__Work to complete__. In full and exactly, please return the records, but keep out the pictures.

__Source material__.
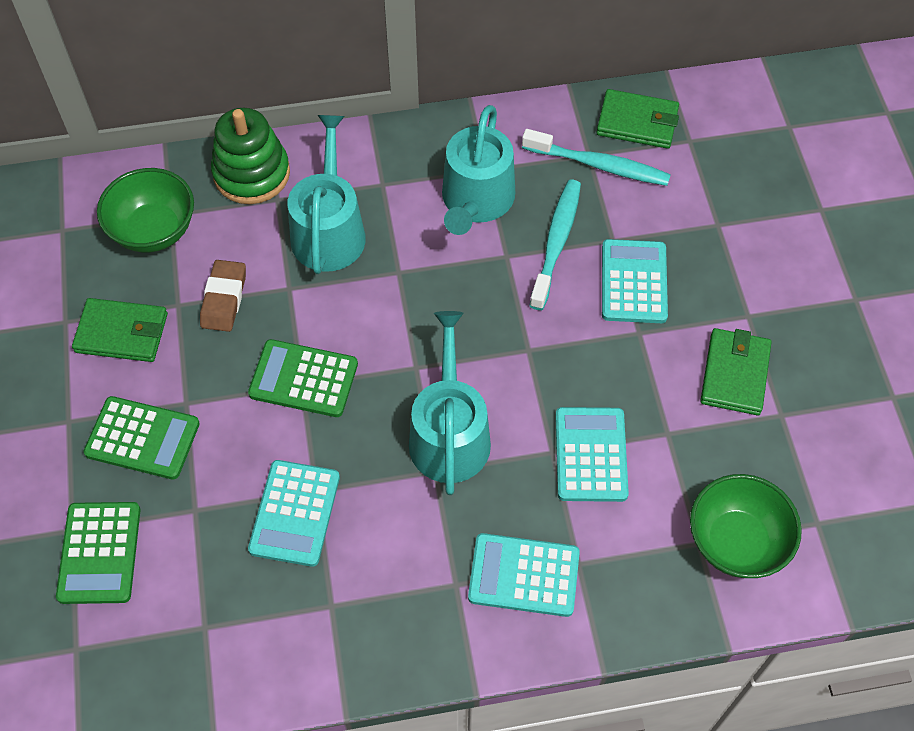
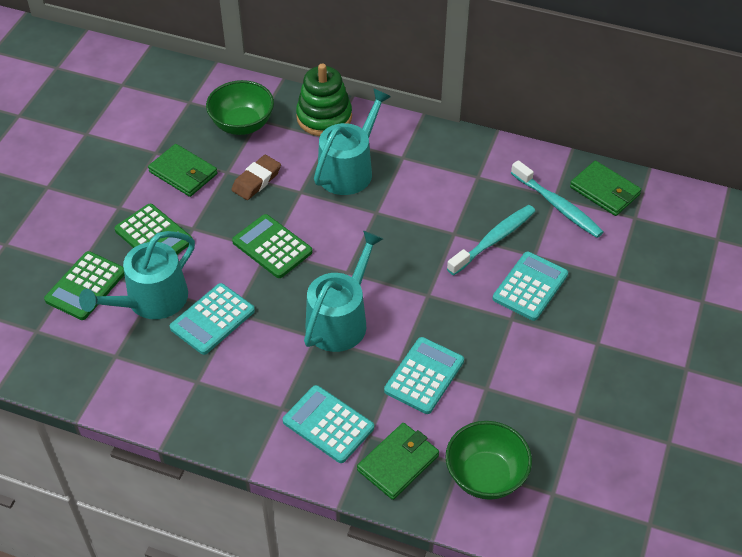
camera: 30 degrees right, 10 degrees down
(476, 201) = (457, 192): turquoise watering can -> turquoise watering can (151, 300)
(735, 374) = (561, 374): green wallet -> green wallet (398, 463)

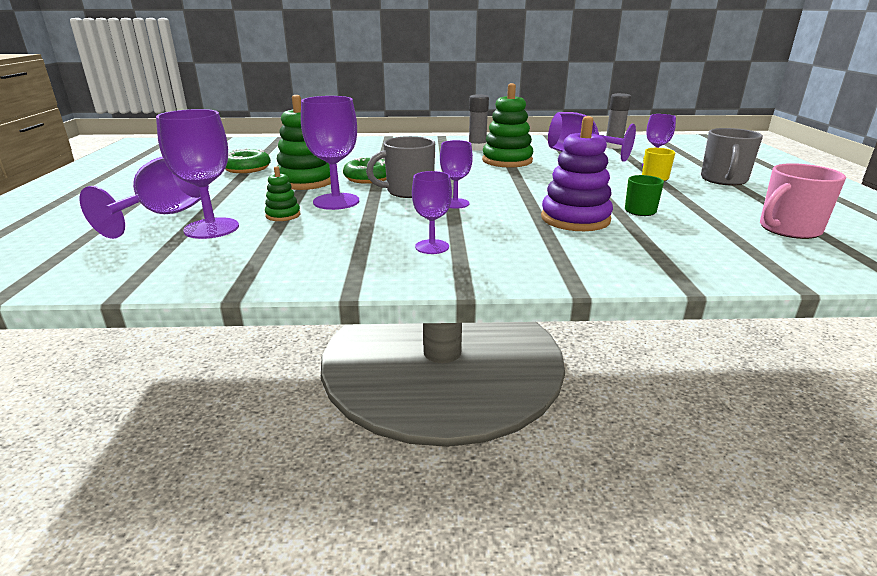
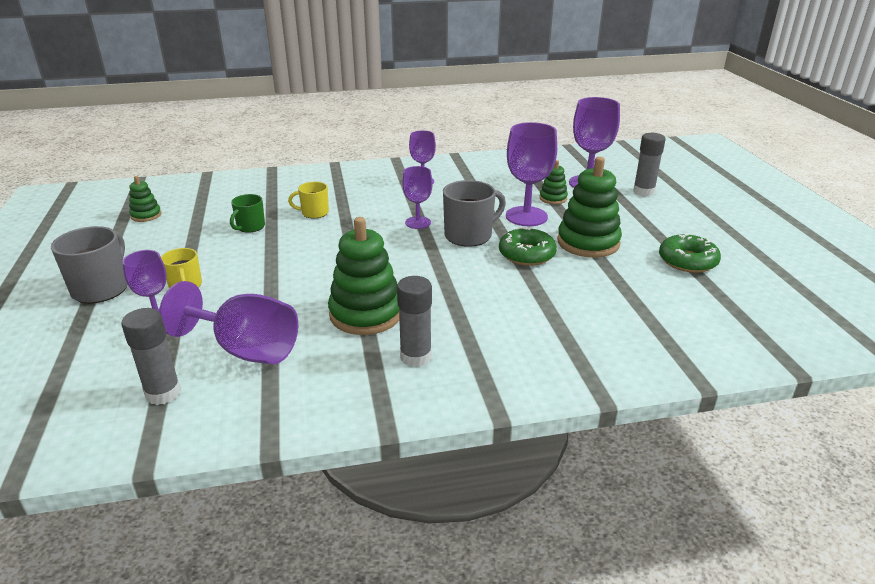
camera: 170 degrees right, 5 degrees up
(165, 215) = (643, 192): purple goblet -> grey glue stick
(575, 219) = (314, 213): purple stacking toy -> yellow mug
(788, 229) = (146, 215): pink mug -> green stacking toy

__Solution for this problem__.
camera: 30 degrees right, 10 degrees down
(476, 201) = (457, 192): turquoise watering can -> turquoise watering can (151, 300)
(735, 374) = (561, 374): green wallet -> green wallet (398, 463)

camera: 170 degrees right, 5 degrees up
(165, 215) = (643, 192): purple goblet -> grey glue stick
(575, 219) = (314, 213): purple stacking toy -> yellow mug
(788, 229) = (146, 215): pink mug -> green stacking toy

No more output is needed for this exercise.